> _Instructions for the task_:
Look below for the line containing "yellow square: (1159, 660)"; from there, print each line exactly up to and including the line containing "orange line: (86, 125) -> (418, 246), moved", and stop.

════════════════════

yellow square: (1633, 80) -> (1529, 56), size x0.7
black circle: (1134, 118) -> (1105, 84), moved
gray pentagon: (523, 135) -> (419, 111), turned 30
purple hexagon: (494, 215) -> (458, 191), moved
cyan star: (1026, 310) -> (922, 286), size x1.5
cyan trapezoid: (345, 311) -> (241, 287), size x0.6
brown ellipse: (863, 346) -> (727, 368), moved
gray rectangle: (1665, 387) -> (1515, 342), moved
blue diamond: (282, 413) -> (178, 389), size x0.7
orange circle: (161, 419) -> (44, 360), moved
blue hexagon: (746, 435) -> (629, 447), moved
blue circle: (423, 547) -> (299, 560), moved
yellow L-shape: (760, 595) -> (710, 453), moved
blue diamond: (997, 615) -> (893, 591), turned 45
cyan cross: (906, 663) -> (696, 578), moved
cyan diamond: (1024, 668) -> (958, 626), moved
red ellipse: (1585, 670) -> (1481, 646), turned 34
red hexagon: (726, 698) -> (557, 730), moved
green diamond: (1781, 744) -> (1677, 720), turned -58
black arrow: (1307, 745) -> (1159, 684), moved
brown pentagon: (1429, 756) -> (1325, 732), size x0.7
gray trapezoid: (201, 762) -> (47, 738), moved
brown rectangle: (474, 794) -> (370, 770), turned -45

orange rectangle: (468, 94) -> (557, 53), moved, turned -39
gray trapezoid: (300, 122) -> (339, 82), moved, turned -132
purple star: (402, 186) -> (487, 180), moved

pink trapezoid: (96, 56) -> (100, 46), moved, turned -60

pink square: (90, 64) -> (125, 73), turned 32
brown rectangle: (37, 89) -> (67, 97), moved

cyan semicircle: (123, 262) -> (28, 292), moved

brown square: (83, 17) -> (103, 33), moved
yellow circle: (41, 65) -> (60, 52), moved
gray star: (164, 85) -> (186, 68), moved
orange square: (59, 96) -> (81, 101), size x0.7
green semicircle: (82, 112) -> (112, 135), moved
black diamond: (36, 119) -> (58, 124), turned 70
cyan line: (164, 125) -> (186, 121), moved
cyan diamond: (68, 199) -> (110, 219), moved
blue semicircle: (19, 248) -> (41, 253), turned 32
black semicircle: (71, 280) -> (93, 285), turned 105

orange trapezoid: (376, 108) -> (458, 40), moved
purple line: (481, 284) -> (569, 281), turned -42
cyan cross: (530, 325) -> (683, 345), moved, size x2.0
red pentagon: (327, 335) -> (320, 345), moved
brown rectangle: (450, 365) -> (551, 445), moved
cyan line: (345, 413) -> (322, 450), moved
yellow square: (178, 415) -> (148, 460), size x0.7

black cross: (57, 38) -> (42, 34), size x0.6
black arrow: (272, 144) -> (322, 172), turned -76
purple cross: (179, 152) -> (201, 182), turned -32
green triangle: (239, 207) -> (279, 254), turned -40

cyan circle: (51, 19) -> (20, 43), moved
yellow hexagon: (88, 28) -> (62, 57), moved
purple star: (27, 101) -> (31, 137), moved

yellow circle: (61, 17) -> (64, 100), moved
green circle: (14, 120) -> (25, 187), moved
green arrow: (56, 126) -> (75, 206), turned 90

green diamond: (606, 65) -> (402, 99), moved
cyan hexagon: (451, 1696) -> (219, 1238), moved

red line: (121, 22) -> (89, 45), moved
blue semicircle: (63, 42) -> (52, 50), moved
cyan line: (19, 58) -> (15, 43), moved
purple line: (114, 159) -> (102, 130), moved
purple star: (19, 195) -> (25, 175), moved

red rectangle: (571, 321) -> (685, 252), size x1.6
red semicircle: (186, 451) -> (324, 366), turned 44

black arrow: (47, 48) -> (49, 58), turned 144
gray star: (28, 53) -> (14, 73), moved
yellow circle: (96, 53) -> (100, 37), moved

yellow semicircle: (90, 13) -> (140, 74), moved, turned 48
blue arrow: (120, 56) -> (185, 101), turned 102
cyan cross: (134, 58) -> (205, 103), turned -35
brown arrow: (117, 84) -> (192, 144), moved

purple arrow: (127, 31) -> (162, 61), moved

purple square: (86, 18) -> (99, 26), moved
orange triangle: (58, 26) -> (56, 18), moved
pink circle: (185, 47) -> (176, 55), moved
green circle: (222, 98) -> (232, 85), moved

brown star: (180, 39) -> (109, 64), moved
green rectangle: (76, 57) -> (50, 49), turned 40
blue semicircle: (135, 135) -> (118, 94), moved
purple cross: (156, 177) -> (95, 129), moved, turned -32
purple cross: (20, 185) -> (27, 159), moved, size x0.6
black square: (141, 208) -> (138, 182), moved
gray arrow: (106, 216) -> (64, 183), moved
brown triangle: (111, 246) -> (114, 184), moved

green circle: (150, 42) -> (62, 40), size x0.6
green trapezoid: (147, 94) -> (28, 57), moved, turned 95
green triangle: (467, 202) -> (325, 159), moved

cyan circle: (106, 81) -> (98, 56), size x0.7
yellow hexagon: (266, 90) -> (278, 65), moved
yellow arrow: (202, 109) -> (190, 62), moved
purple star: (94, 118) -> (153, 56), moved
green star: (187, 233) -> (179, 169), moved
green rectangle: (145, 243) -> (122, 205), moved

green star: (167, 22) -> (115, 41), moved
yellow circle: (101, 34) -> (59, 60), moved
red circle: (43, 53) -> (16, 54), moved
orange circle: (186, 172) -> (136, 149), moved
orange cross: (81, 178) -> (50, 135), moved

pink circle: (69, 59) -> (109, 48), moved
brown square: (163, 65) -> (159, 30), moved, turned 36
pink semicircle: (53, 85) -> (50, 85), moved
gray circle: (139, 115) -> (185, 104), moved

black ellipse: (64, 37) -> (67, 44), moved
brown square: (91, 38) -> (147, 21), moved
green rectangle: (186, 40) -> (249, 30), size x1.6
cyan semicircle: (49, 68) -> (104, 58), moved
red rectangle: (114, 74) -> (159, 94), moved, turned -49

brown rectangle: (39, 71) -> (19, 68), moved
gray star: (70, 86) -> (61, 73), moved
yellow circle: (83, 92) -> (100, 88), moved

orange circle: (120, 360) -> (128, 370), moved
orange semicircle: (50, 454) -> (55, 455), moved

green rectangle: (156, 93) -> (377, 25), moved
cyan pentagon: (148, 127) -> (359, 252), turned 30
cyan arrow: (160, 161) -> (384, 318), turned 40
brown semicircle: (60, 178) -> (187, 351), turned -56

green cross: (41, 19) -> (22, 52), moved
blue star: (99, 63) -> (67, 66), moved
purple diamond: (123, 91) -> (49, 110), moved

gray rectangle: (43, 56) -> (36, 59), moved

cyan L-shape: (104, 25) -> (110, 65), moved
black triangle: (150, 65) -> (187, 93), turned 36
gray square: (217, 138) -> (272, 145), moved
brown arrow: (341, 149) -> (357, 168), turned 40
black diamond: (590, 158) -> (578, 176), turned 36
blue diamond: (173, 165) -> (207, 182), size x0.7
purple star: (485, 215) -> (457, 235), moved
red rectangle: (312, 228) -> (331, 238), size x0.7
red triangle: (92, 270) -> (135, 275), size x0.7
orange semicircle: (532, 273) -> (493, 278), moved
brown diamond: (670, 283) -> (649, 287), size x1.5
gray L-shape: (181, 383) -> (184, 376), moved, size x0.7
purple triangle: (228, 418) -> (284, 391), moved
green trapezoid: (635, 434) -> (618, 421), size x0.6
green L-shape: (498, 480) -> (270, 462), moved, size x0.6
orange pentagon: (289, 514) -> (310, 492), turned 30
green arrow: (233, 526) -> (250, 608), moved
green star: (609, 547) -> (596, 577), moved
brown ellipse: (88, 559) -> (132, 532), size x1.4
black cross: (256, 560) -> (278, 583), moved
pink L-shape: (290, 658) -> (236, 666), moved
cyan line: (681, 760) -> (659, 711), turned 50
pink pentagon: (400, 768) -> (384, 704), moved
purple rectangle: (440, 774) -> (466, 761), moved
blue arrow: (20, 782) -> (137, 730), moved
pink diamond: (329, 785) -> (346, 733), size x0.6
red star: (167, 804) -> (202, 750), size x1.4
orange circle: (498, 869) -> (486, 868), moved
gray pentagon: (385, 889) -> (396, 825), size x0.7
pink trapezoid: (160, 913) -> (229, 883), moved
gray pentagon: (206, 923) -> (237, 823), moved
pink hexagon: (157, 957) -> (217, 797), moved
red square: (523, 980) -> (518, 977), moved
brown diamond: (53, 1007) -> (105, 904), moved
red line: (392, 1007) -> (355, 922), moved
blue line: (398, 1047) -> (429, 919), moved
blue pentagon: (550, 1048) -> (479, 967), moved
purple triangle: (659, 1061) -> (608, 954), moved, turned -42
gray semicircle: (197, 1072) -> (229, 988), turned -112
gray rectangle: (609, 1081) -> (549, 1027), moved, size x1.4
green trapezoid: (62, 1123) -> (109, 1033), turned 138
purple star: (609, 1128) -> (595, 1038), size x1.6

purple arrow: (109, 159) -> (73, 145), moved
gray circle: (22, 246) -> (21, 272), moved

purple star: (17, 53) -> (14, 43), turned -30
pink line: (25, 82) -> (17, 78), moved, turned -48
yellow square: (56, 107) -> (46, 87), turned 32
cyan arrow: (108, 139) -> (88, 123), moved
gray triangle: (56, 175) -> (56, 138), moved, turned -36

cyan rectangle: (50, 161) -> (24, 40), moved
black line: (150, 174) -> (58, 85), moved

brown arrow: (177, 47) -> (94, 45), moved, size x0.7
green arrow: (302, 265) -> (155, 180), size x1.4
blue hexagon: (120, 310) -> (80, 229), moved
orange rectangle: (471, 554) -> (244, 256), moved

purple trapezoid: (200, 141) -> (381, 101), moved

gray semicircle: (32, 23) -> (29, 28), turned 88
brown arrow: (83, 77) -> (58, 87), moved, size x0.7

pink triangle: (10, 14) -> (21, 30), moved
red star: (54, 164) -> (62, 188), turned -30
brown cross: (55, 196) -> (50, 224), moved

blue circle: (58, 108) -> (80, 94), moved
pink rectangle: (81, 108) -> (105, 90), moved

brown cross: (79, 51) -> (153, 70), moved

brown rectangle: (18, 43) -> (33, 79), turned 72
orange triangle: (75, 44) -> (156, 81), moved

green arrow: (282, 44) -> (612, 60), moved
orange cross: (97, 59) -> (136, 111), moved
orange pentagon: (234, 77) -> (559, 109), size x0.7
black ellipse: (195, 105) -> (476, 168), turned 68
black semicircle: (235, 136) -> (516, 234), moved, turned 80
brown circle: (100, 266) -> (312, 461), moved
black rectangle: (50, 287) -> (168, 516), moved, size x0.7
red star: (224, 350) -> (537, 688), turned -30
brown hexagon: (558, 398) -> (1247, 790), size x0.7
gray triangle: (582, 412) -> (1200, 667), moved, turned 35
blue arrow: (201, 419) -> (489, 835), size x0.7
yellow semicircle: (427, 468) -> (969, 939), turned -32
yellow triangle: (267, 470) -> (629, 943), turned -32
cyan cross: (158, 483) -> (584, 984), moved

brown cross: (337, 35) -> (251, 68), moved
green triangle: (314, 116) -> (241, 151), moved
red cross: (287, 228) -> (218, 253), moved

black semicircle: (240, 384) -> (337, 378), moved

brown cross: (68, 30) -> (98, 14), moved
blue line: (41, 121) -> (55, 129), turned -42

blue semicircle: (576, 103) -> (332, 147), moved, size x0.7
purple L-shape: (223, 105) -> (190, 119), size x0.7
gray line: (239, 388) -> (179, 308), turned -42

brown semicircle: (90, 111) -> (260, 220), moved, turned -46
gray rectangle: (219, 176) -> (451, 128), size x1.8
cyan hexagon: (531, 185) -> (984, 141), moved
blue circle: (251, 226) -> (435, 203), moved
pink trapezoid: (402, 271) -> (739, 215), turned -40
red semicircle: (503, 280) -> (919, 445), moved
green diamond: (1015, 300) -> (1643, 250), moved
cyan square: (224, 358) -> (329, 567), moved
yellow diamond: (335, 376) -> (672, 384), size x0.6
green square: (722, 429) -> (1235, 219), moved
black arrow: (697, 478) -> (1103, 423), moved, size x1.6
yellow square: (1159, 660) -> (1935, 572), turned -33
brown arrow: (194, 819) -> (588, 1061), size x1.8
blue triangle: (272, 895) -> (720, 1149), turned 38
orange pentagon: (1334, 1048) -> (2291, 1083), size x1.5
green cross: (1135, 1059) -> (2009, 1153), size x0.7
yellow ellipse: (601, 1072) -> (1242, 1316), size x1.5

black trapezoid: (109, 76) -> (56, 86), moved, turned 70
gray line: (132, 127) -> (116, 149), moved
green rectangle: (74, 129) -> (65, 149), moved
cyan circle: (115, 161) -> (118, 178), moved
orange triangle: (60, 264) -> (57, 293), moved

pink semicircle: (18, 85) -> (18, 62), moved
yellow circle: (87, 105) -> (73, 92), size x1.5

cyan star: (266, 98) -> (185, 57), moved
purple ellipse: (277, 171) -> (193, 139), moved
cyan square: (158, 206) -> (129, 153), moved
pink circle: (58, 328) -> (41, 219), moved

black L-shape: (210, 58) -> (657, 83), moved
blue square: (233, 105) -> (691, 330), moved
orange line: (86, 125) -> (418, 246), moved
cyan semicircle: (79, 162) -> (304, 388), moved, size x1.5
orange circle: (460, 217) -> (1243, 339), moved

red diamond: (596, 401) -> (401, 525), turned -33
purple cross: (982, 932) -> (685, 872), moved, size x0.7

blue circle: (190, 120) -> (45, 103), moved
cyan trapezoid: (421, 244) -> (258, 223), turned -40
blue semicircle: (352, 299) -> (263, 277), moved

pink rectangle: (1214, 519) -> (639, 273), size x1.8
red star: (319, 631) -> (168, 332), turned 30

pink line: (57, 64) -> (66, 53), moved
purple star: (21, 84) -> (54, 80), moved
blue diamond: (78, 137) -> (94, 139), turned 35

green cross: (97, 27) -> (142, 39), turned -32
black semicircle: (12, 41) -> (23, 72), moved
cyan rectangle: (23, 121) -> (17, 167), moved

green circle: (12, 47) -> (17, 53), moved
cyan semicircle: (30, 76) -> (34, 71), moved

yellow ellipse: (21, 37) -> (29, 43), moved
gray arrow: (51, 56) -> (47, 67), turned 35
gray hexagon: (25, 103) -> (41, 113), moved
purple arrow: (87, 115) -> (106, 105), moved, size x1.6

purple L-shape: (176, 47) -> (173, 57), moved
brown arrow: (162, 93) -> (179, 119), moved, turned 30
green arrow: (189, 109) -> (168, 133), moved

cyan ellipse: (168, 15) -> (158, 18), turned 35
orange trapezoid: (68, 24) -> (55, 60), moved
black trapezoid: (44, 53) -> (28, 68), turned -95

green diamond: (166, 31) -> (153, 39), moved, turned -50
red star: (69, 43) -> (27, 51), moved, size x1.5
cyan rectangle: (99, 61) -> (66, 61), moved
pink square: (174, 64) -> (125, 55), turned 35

════════════════════

> _Your solution_:
yellow square: (1159, 660) -> (1935, 572), turned -33
brown arrow: (194, 819) -> (588, 1061), size x1.8
blue triangle: (272, 895) -> (720, 1149), turned 38
orange pentagon: (1334, 1048) -> (2291, 1083), size x1.5
green cross: (1135, 1059) -> (2009, 1153), size x0.7
yellow ellipse: (601, 1072) -> (1242, 1316), size x1.5

black trapezoid: (109, 76) -> (56, 86), moved, turned 70
gray line: (132, 127) -> (116, 149), moved
green rectangle: (74, 129) -> (65, 149), moved
cyan circle: (115, 161) -> (118, 178), moved
orange triangle: (60, 264) -> (57, 293), moved

pink semicircle: (18, 85) -> (18, 62), moved
yellow circle: (87, 105) -> (73, 92), size x1.5

cyan star: (266, 98) -> (185, 57), moved
purple ellipse: (277, 171) -> (193, 139), moved
cyan square: (158, 206) -> (129, 153), moved
pink circle: (58, 328) -> (41, 219), moved

black L-shape: (210, 58) -> (657, 83), moved
blue square: (233, 105) -> (691, 330), moved
orange line: (86, 125) -> (418, 246), moved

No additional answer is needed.